### ACTION ITEM
Across the following data, how many lines include the string "moved"? Reply with the number and nothing more.

(Object tracking records)

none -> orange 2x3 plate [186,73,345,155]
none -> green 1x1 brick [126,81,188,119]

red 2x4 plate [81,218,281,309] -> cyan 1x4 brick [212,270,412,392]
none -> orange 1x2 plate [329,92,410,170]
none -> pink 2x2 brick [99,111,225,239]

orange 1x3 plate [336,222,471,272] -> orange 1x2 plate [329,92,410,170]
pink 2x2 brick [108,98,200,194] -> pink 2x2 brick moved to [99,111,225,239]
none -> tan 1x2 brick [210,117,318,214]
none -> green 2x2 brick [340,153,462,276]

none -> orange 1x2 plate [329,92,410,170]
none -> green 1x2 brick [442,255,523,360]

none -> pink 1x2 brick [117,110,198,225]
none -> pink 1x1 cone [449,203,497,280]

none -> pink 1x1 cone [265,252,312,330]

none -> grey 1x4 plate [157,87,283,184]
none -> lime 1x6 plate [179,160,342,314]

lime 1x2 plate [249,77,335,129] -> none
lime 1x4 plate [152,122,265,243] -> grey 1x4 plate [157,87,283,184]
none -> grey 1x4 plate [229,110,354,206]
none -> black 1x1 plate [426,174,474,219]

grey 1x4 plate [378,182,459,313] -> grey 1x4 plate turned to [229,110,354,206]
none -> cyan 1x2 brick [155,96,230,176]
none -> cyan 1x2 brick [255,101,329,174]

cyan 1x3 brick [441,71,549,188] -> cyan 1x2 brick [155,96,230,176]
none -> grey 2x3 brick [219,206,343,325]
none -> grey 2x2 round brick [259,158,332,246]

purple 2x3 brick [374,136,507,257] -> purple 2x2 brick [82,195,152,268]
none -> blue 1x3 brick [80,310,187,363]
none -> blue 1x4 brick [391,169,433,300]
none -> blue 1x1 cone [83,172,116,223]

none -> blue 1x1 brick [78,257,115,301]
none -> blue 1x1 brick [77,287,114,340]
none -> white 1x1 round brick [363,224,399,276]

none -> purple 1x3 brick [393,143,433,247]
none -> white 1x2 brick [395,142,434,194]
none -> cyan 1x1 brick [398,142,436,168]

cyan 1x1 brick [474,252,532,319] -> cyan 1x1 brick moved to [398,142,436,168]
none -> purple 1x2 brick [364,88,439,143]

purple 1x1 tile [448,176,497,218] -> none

### TASK OUTPUT
2